Instructions to follow
Nothing but a number should be returned: the count of lines in the records that contain "semicircle".

Data records
+++
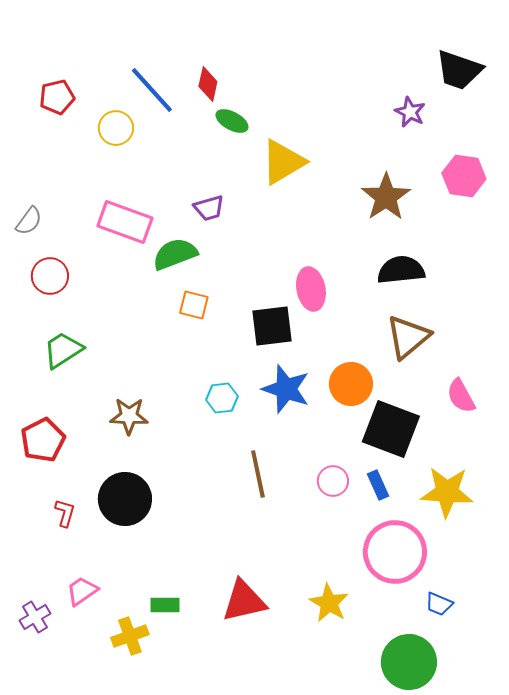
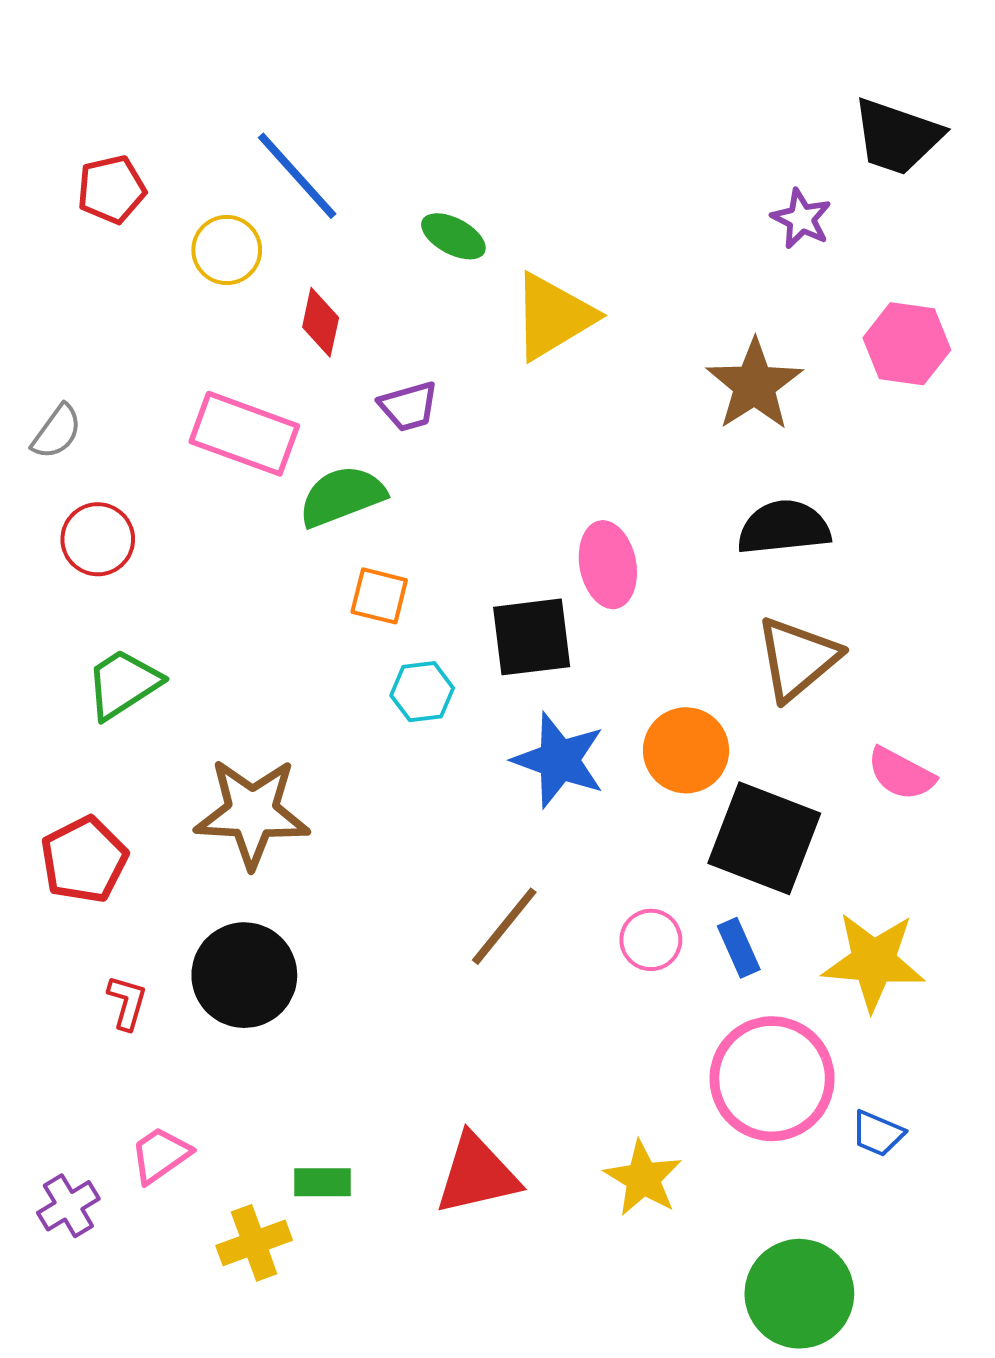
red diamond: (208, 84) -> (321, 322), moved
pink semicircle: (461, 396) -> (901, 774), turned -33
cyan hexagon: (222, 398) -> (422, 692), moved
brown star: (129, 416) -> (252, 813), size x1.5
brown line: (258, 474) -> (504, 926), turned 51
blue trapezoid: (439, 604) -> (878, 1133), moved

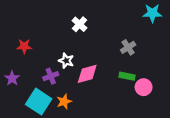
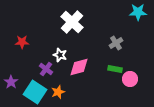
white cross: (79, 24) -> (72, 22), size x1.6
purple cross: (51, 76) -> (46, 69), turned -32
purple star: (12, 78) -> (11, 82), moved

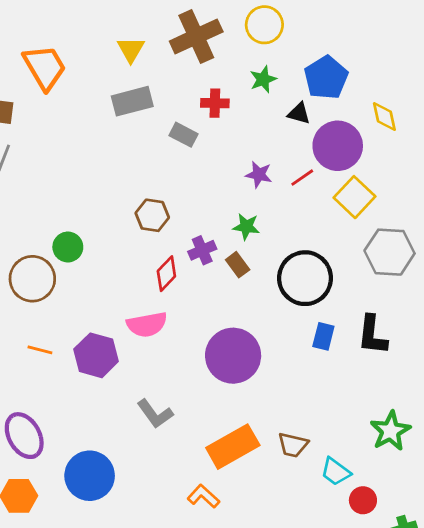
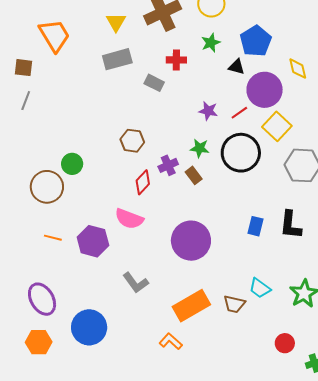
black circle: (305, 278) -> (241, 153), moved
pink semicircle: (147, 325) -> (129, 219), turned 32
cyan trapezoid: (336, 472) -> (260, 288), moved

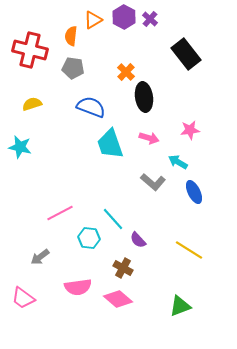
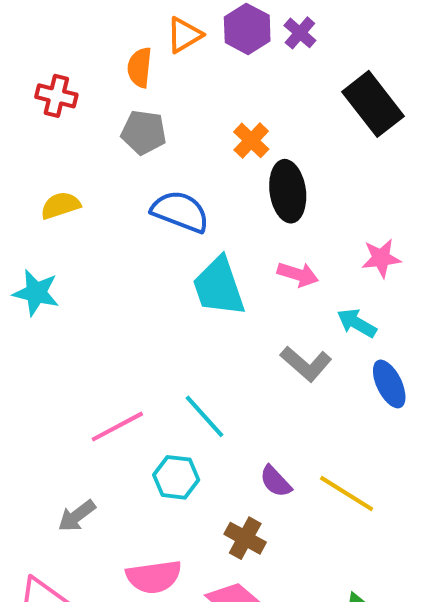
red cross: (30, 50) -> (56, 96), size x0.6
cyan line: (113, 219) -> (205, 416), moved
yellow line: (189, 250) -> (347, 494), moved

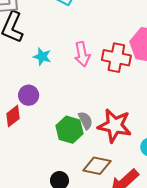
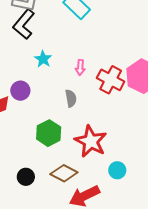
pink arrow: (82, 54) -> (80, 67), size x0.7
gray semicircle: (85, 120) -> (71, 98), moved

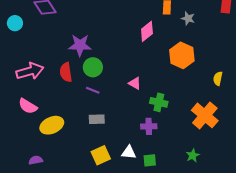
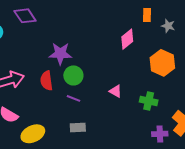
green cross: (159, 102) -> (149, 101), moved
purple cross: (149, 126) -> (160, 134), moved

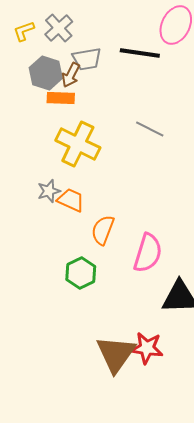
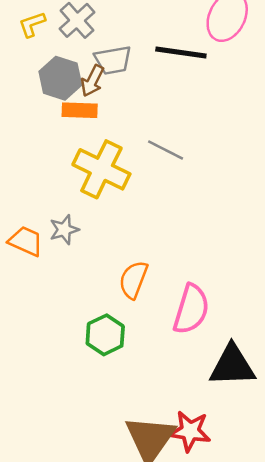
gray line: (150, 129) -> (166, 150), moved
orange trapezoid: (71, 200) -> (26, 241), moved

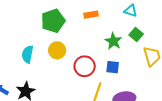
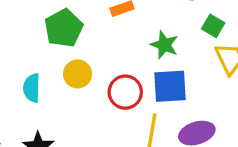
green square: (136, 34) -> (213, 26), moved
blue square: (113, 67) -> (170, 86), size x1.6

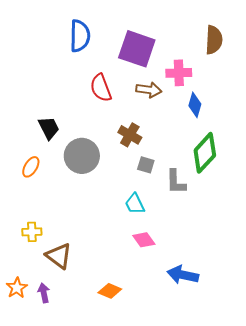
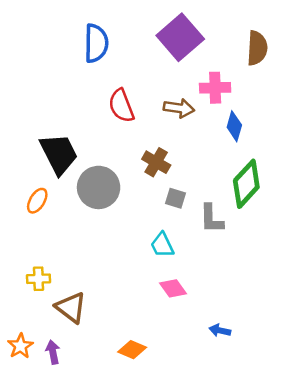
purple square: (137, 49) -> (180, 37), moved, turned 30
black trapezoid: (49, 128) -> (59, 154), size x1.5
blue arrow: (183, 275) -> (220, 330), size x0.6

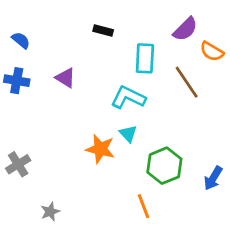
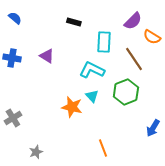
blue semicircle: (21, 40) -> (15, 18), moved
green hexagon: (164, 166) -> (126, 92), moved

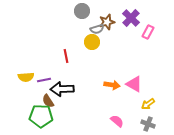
+++
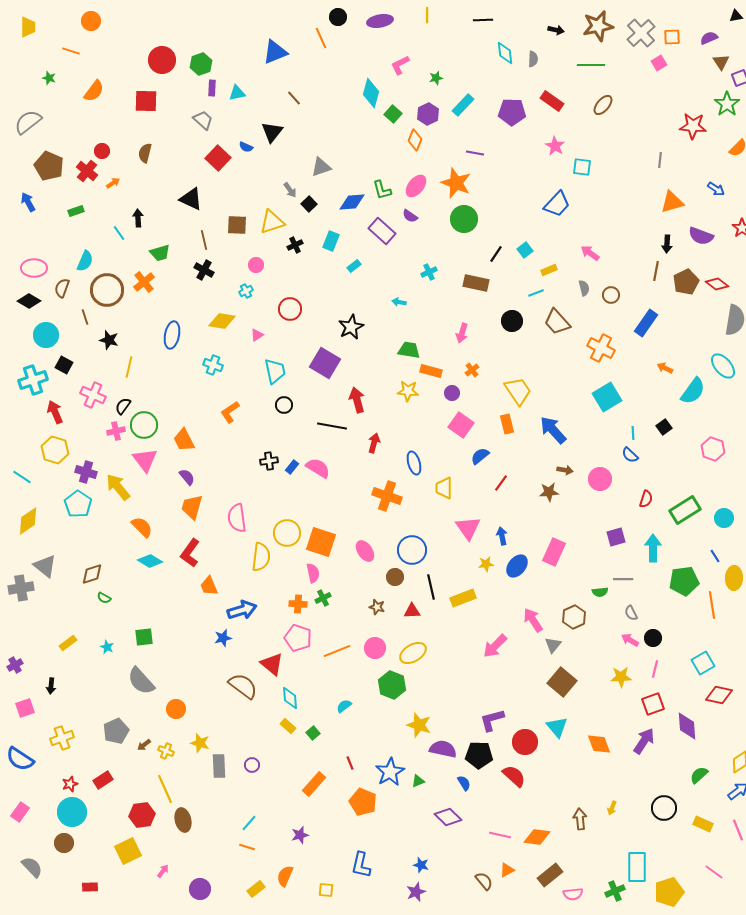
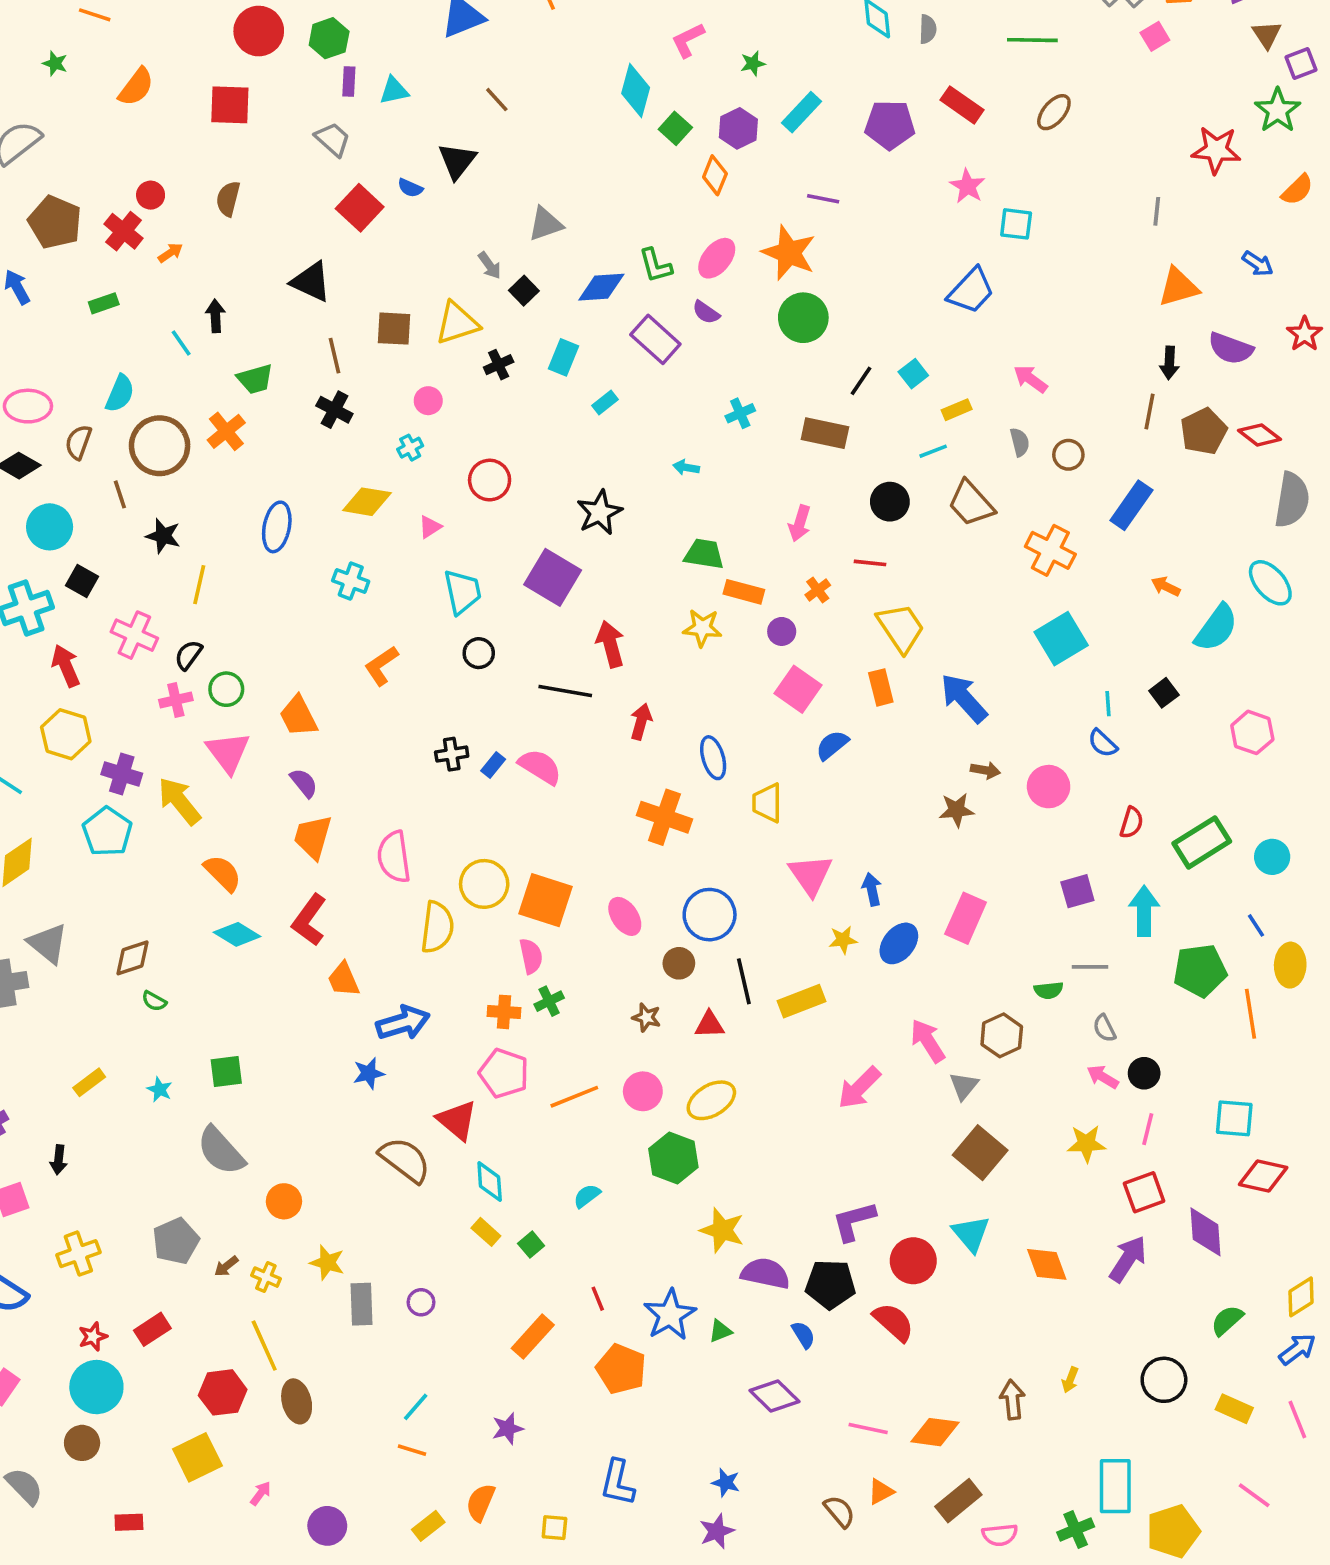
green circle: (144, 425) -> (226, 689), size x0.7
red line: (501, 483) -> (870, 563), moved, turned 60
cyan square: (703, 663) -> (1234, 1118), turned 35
+++
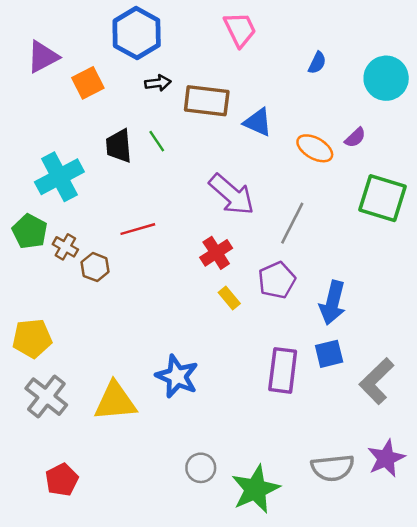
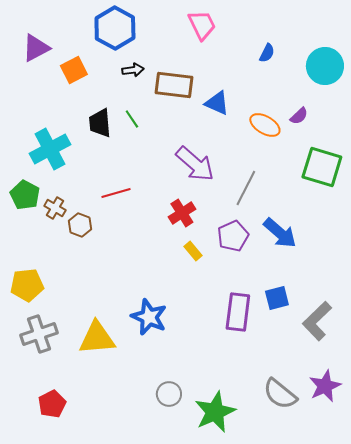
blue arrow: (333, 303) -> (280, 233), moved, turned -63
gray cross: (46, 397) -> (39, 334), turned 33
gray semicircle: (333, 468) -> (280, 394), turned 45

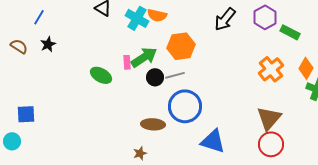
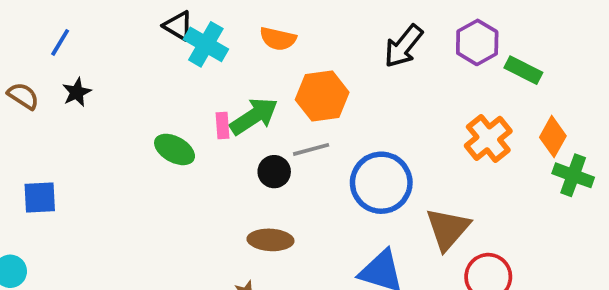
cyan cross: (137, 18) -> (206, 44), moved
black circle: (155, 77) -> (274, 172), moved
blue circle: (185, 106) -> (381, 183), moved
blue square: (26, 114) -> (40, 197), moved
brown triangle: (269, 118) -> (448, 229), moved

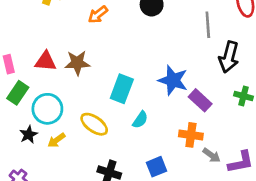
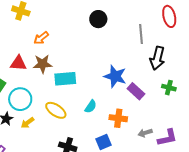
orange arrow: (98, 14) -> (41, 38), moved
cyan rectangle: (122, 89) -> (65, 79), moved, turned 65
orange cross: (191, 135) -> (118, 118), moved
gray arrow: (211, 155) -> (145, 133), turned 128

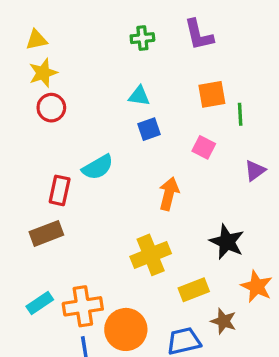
+++
The answer
5